> [WHAT THE EXERCISE ASKS]: The answer should match the entries below word for word, minus their pictures.

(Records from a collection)
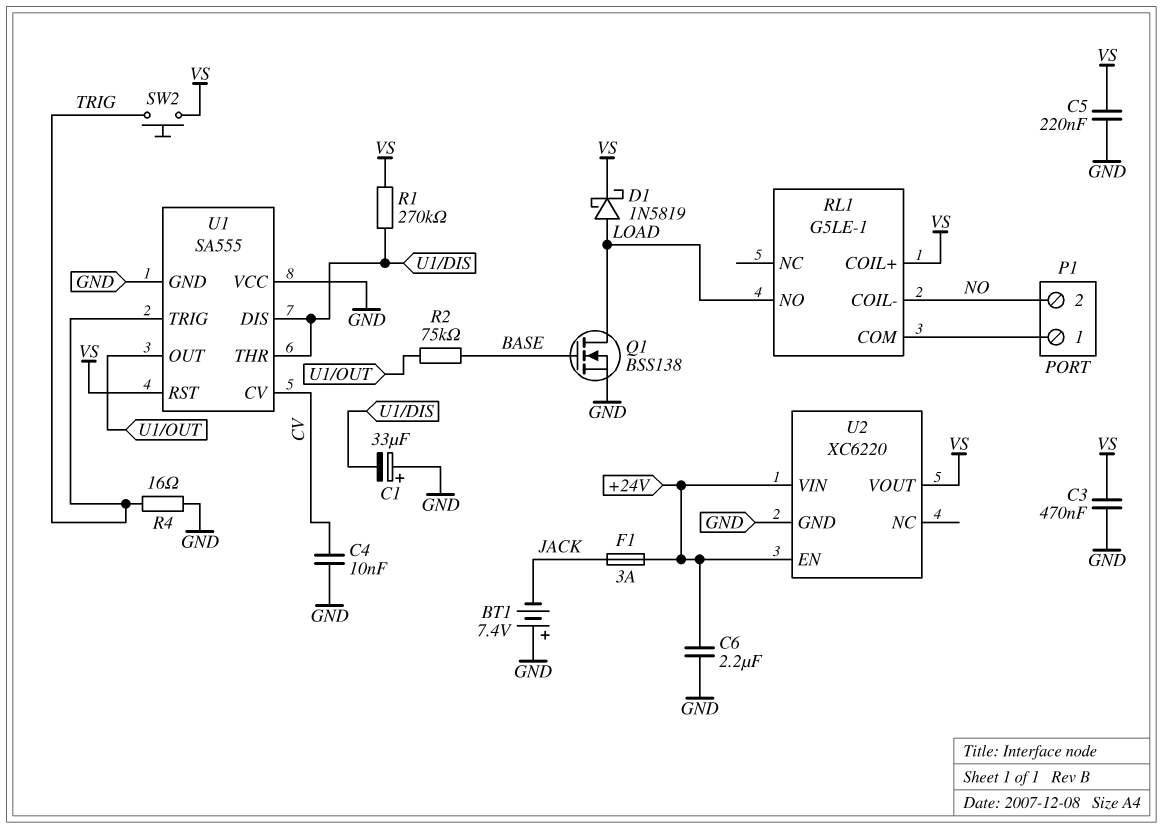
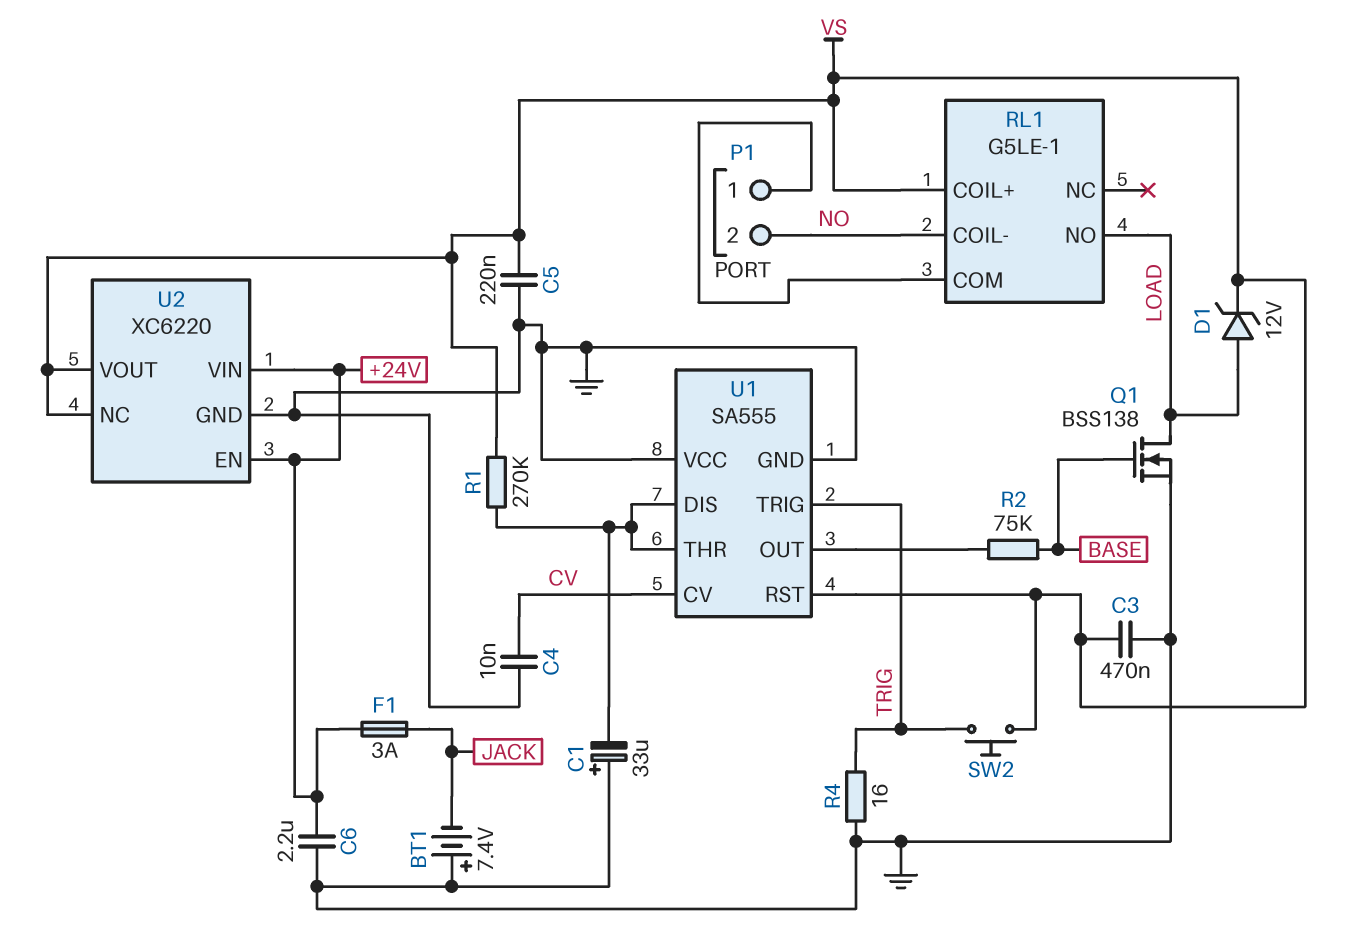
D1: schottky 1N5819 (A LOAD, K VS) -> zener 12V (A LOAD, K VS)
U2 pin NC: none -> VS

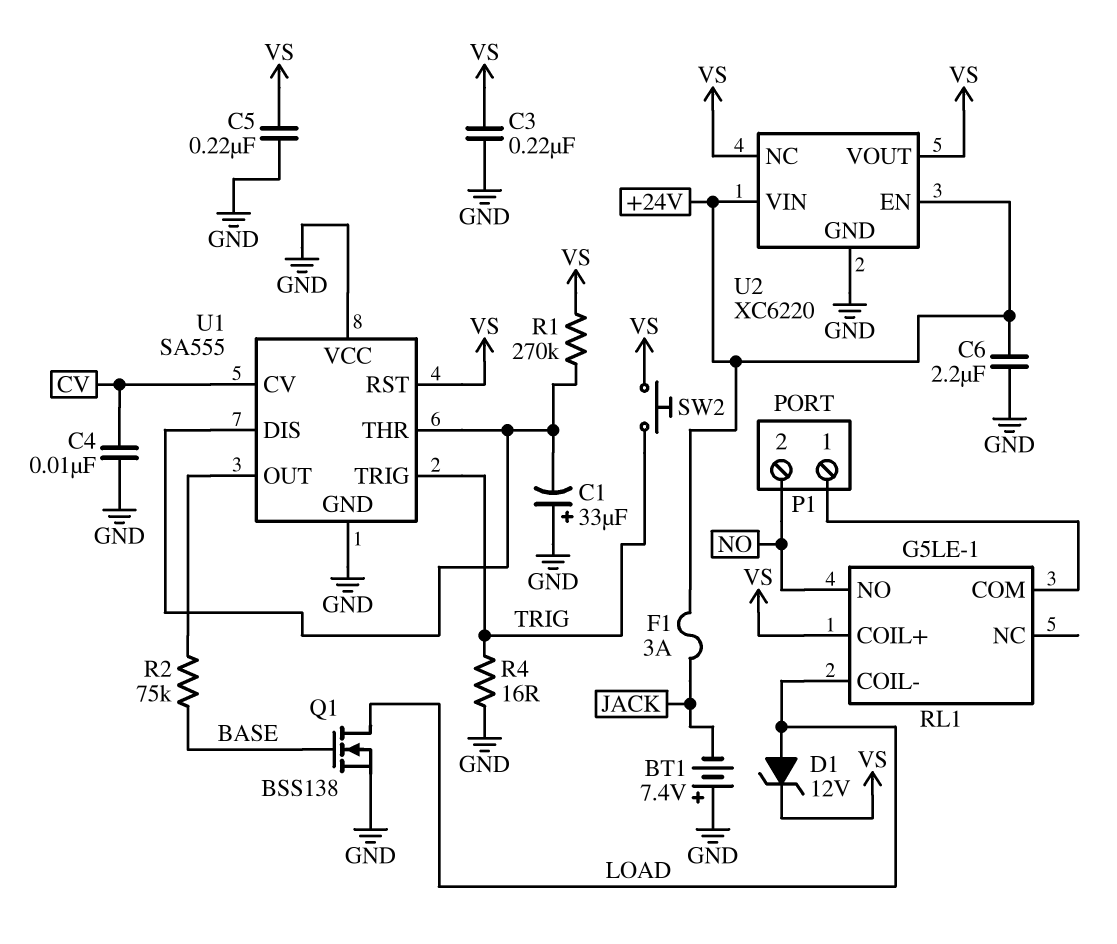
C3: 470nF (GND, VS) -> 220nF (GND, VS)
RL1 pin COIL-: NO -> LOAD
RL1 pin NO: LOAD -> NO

> [WRITTEN SOLUTION]:
D1: schottky 1N5819 (A LOAD, K VS) -> zener 12V (A LOAD, K VS)
U2 pin NC: none -> VS

C3: 470nF (GND, VS) -> 220nF (GND, VS)
RL1 pin COIL-: NO -> LOAD
RL1 pin NO: LOAD -> NO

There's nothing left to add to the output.